• [Problem statement]: What is the count of lines below that include "ellipse"? Reply with nothing else.

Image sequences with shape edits
※ ※ ※
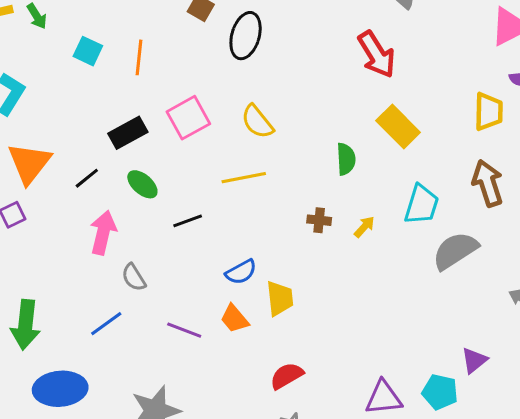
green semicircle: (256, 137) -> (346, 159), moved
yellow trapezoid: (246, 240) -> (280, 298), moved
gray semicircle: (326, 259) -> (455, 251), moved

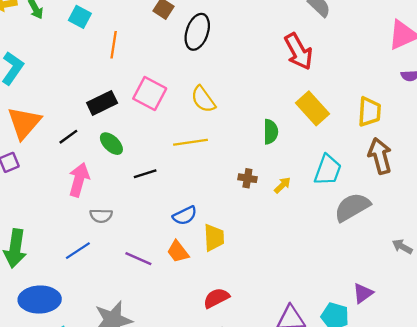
cyan square: (88, 51) -> (80, 17), moved
yellow trapezoid: (489, 111) -> (369, 112), moved
pink square: (188, 118) -> (150, 94), turned -36
gray semicircle: (134, 277) -> (101, 216), turned -60

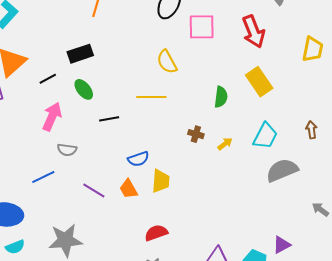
pink square: (150, 94) -> (202, 27), moved, turned -36
yellow trapezoid: (369, 112) -> (313, 49), moved
brown arrow: (380, 156) -> (311, 130), size x0.6

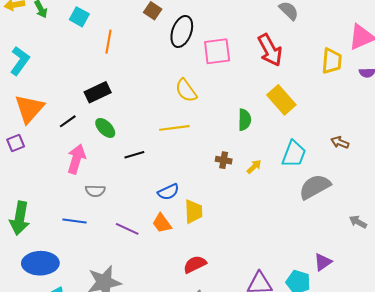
brown arrow: (311, 130) -> (340, 142), turned -54
blue line: (43, 177) -> (74, 221), turned 40

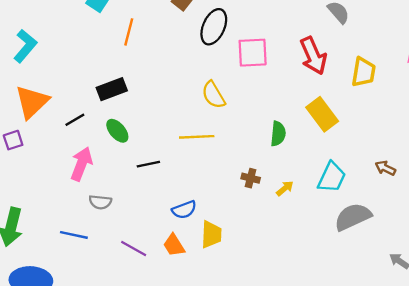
yellow trapezoid: (332, 61) -> (364, 72), moved

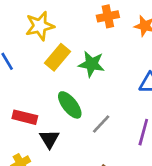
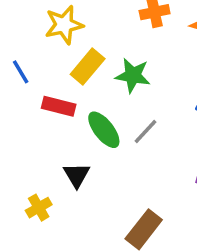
red rectangle: (25, 117) -> (59, 106), moved
gray line: (101, 124) -> (145, 132), moved

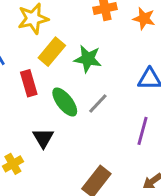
red rectangle: (59, 106) -> (29, 83), turned 60

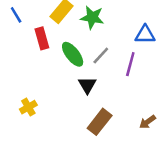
purple line: (142, 131) -> (130, 64), moved
black triangle: (43, 138) -> (87, 85), moved

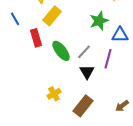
green star: (92, 17) -> (99, 21), moved, turned -30
black triangle: (87, 85) -> (87, 72), moved
yellow cross: (28, 107) -> (54, 94), moved

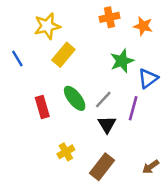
blue triangle: (120, 35) -> (148, 78), turned -36
red rectangle: (36, 38) -> (42, 107), moved

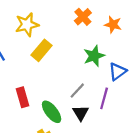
orange cross: (109, 17) -> (83, 17), turned -30
green ellipse: (75, 98) -> (52, 112), moved

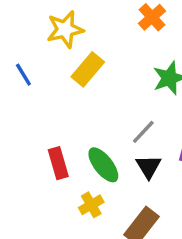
red rectangle: (22, 97) -> (58, 163), moved

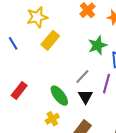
red rectangle: (58, 163) -> (19, 91), moved, turned 54

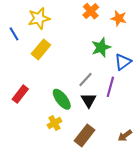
yellow rectangle: (50, 40) -> (41, 49), moved
blue line: (13, 43) -> (14, 34), moved

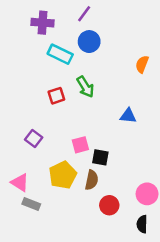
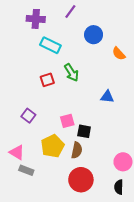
blue circle: (89, 42) -> (94, 35), moved
orange semicircle: (142, 64) -> (119, 54), turned -64
red circle: (109, 205) -> (81, 180), moved, size x1.5

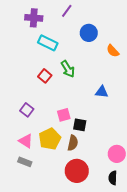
red square: (47, 80) -> (45, 76), turned -32
pink triangle: (17, 152) -> (26, 141), moved

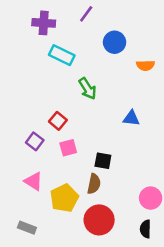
orange semicircle: (113, 51) -> (145, 65), turned -48
red square: (45, 76) -> (58, 121), moved
pink square: (64, 115) -> (68, 148), moved
yellow pentagon: (50, 139) -> (64, 198), moved
gray rectangle: (25, 162) -> (27, 228), moved

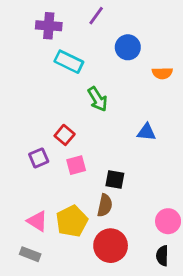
purple square: (35, 141) -> (39, 158), turned 30
pink triangle: (33, 181) -> (37, 221), moved

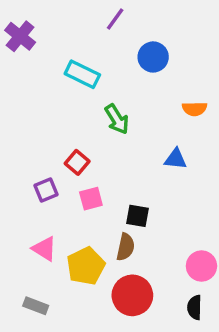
purple cross: (49, 26) -> (20, 36), moved, turned 35
orange semicircle: (162, 73) -> (195, 109), moved
pink triangle: (37, 221) -> (44, 249), moved

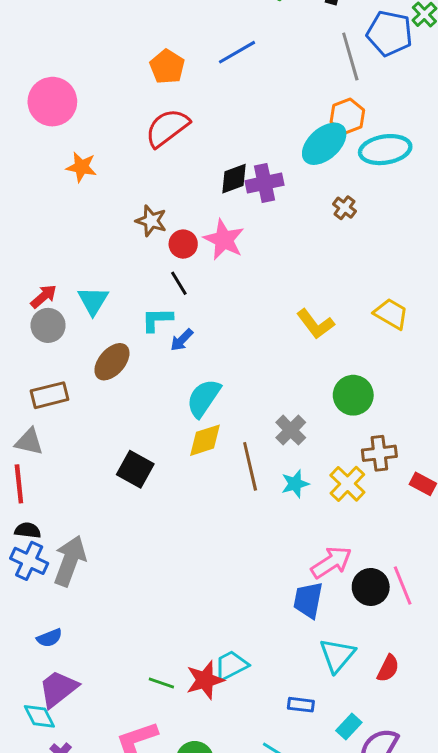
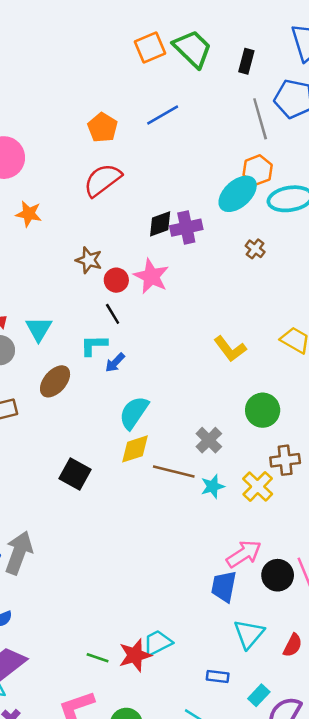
brown line: (250, 466) -> (174, 471), turned -63

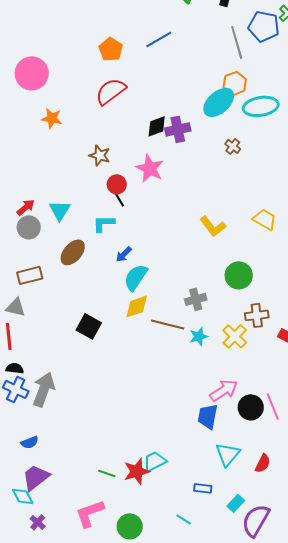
red circle: (116, 280) -> (117, 184), moved
blue arrow: (115, 363) -> (124, 254), moved
gray cross: (209, 440) -> (196, 299), turned 30

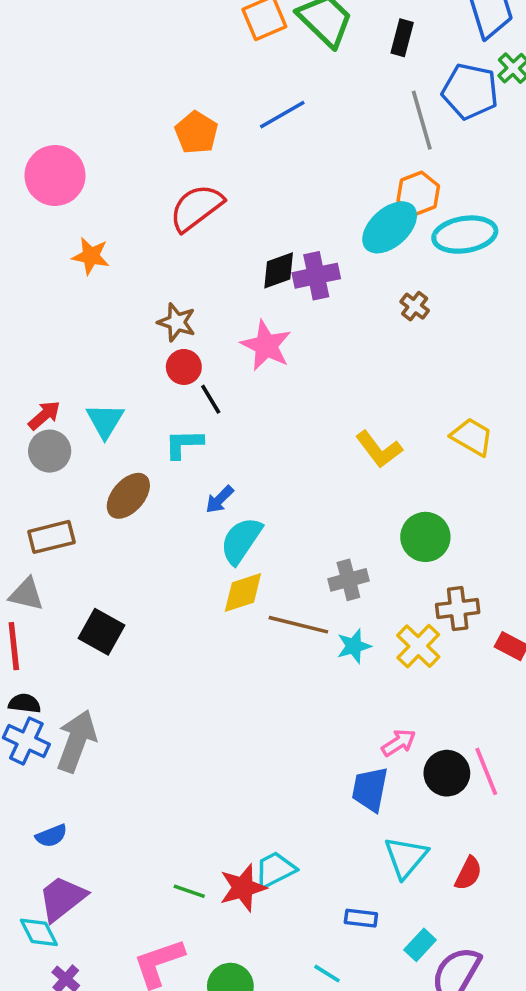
red circle: (117, 184) -> (184, 367), moved
black square: (89, 326) -> (102, 632), moved
pink arrow: (224, 390) -> (399, 743), size x0.7

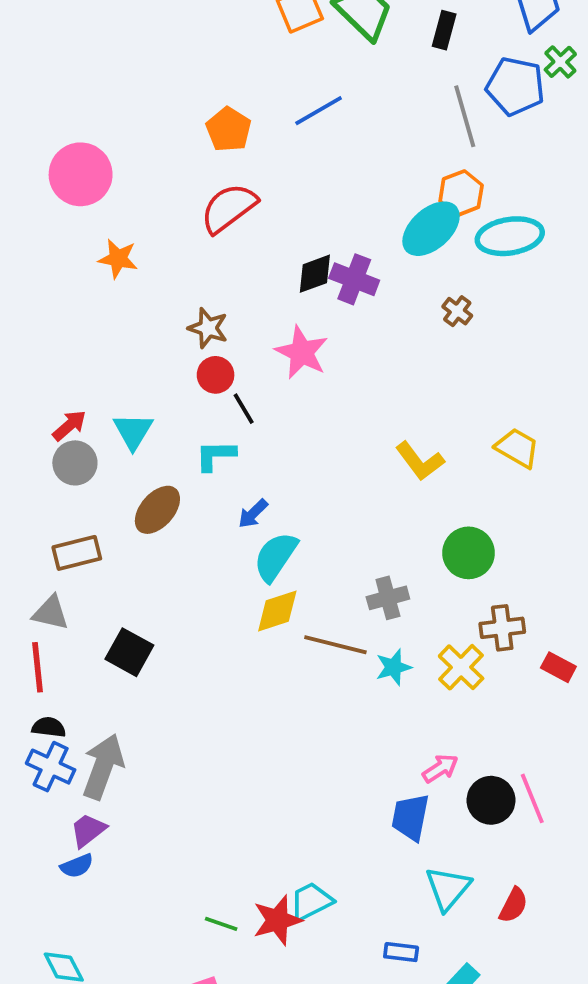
purple cross: (316, 276) -> (354, 279), turned 33
purple trapezoid: (62, 898) -> (88, 830), moved, size x0.7

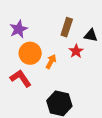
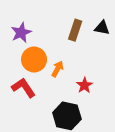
black triangle: (91, 35) -> (102, 28), moved
red star: (76, 51) -> (84, 85), moved

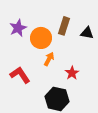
black triangle: (102, 28) -> (87, 33), moved
orange circle: (34, 60) -> (41, 38), moved

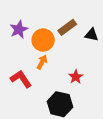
brown rectangle: (64, 26) -> (67, 27), turned 36
orange arrow: (49, 59) -> (42, 62), moved

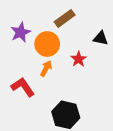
brown rectangle: (67, 27) -> (65, 18), moved
red star: (76, 77) -> (79, 59), moved

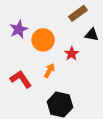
brown rectangle: (65, 18) -> (78, 13), moved
orange arrow: (46, 68) -> (49, 71), moved

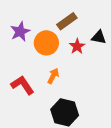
brown rectangle: (78, 13) -> (67, 21), moved
red star: (72, 54) -> (77, 46), moved

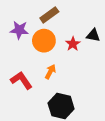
brown rectangle: (67, 21) -> (49, 15), moved
purple star: (20, 32) -> (19, 30), turned 30

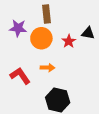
brown rectangle: (49, 15) -> (46, 14), turned -60
orange arrow: (50, 72) -> (47, 68), turned 64

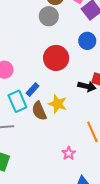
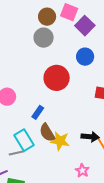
black arrow: (87, 86) -> (90, 137), moved
cyan rectangle: (17, 101) -> (24, 140), moved
yellow star: (58, 104) -> (60, 141), moved

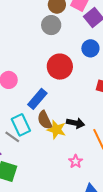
blue rectangle: (38, 112) -> (37, 99), size x1.5
black arrow: (90, 137) -> (76, 123), moved
gray line: (17, 153) -> (12, 137), turned 42

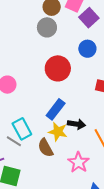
blue rectangle: (37, 99) -> (56, 109), moved
brown semicircle: (45, 120) -> (46, 148), moved
pink star: (76, 161) -> (78, 162), size x1.5

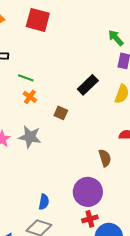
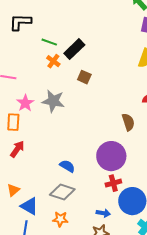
black rectangle: (88, 85) -> (74, 49), moved
blue semicircle: (44, 202) -> (67, 166), turned -70

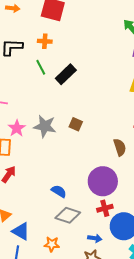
green line: (49, 42) -> (41, 67), turned 42
orange cross: (53, 61) -> (45, 41), moved, turned -32
brown square: (84, 77) -> (76, 124), moved
gray diamond: (62, 192) -> (68, 215), moved

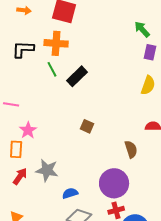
orange cross: (45, 41) -> (56, 43), size x1.6
gray star: (45, 126) -> (47, 170), moved
blue semicircle: (59, 191) -> (70, 193), turned -49

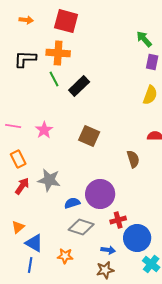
pink line: (11, 104) -> (13, 126), moved
brown square: (87, 126) -> (89, 136), size x1.5
pink star: (28, 130) -> (44, 130), moved
orange rectangle: (16, 149) -> (18, 159), turned -30
purple circle: (114, 183) -> (100, 194), moved

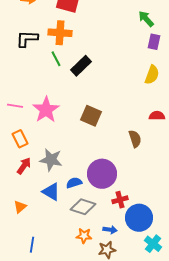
pink star: (44, 130) -> (46, 110), size x1.5
blue triangle: (34, 243) -> (51, 192), moved
orange star: (65, 256) -> (84, 236), moved

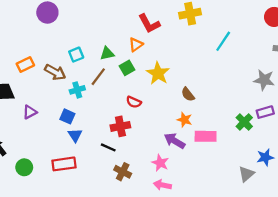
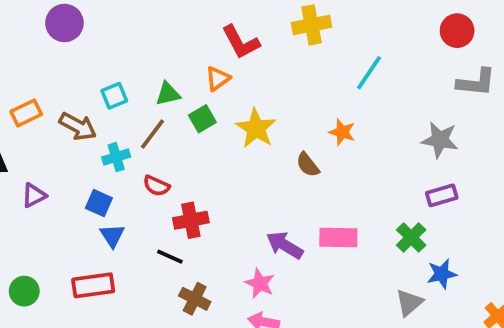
red semicircle: (134, 102) -> (156, 186), moved
orange star: (185, 120) -> (342, 132), moved
green cross: (244, 122) -> (411, 237), moved

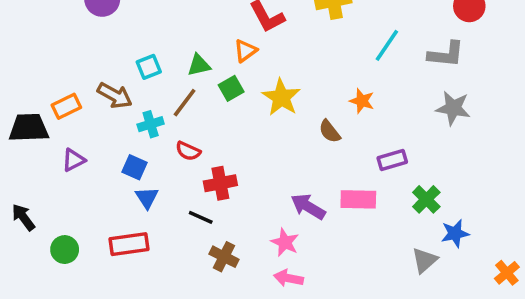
gray L-shape: (476, 82) -> (446, 54), moved
orange rectangle: (26, 113) -> (66, 106), moved
purple rectangle: (442, 195) -> (392, 160), moved

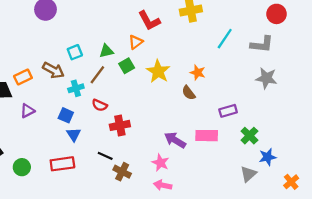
orange star: (362, 101) -> (198, 72), moved
black line: (201, 217) -> (105, 156), moved
orange cross: (507, 273) -> (291, 182), moved

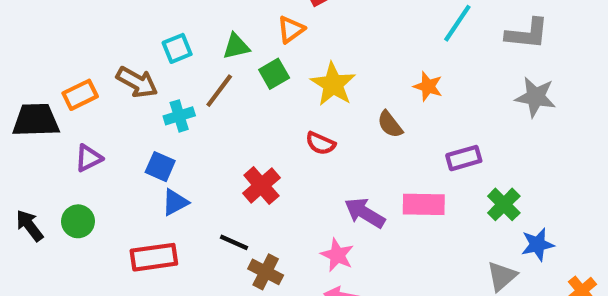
orange star: (198, 72) -> (428, 86), moved
red semicircle: (100, 105) -> (320, 143), moved
red cross: (120, 125) -> (261, 185), turned -30
blue triangle: (74, 134) -> (175, 202), turned 35
green circle: (22, 167) -> (78, 221), moved

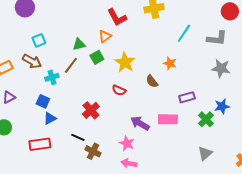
cyan square: (177, 48) -> (39, 40), moved
blue star: (538, 245) -> (222, 106), moved

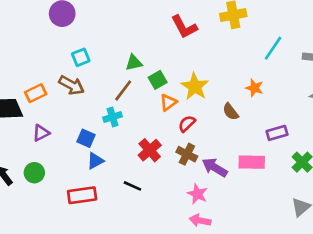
orange triangle: (105, 36) -> (168, 102), moved
cyan cross: (52, 77) -> (113, 117), moved
red semicircle: (119, 90) -> (187, 124), turned 112
brown cross: (93, 151) -> (187, 154), moved

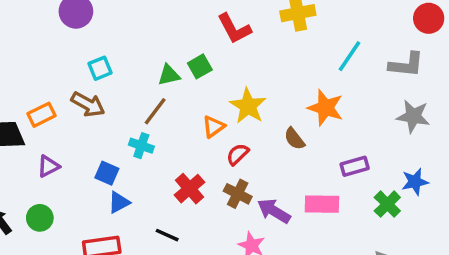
green square: (158, 80) -> (200, 66), moved
orange star: (254, 88) -> (325, 108), size x1.5
cyan cross: (113, 117) -> (141, 146), turned 36

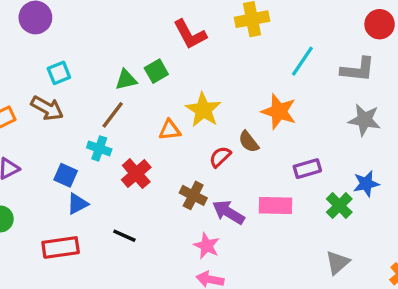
orange triangle: (214, 127) -> (170, 130), turned 30
red semicircle: (238, 154) -> (220, 157), moved
red cross: (189, 189) -> (136, 174), moved

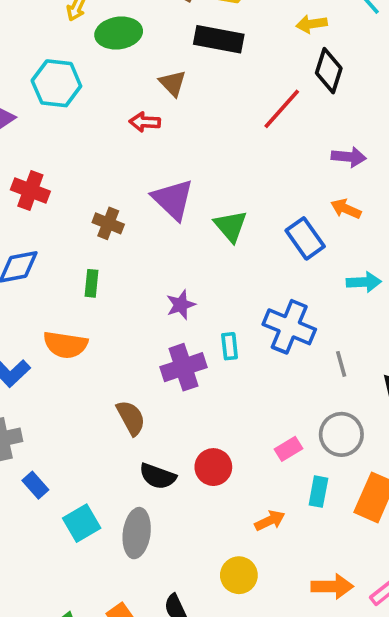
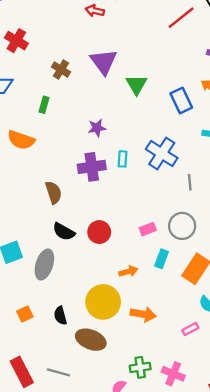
yellow circle: (239, 575) -> (103, 302), size x1.5
orange arrow: (332, 586) -> (143, 314), moved

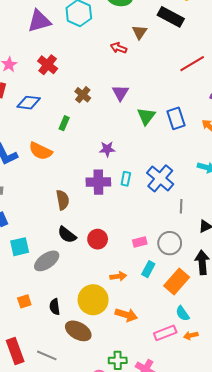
purple triangle: (104, 62) -> (120, 93), size x0.7
blue rectangle: (181, 101) -> (176, 118), moved
gray ellipse: (44, 265) -> (47, 261), turned 30
pink rectangle: (190, 329) -> (165, 333), size x1.5

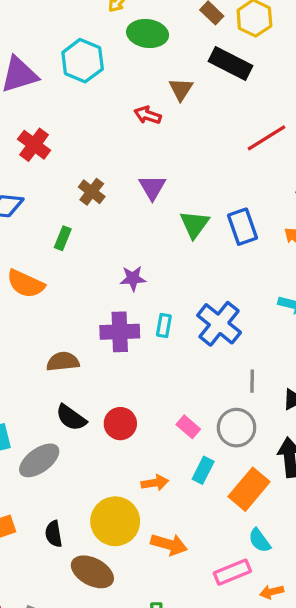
brown semicircle: (63, 200) -> (63, 362), turned -84
gray line: (181, 206) -> (252, 381), moved
pink rectangle: (140, 242) -> (188, 427), turned 56
orange arrow: (191, 335) -> (272, 592), moved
※ ※ ※
• [Your response]: 2